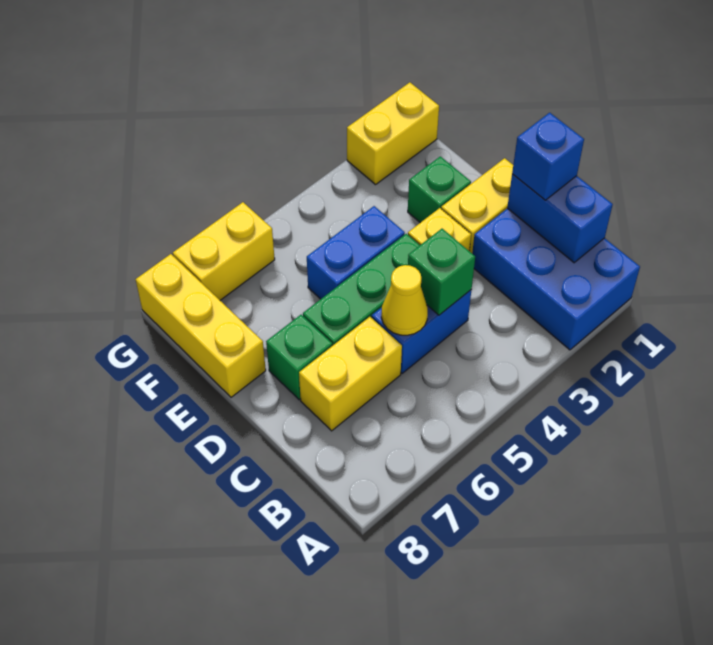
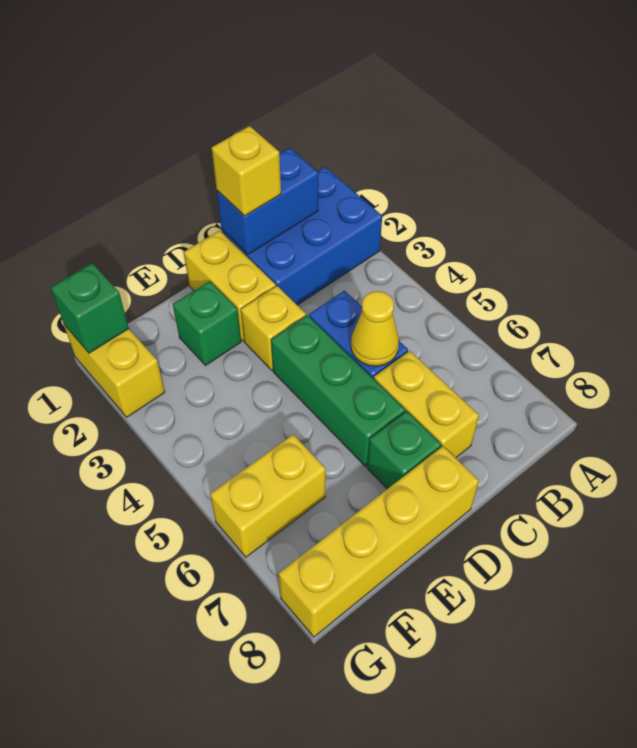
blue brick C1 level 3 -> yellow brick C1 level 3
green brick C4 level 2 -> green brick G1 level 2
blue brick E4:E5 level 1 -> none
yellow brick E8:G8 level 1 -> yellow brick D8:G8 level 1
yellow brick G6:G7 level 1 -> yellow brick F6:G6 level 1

__________________________________________________

=== WORK TO COMPLETE ===
Above are the records; copy exactly the lines from the one with "yellow brick E8:G8" through the final line.

=== WRITTEN SOLUTION ===
yellow brick E8:G8 level 1 -> yellow brick D8:G8 level 1
yellow brick G6:G7 level 1 -> yellow brick F6:G6 level 1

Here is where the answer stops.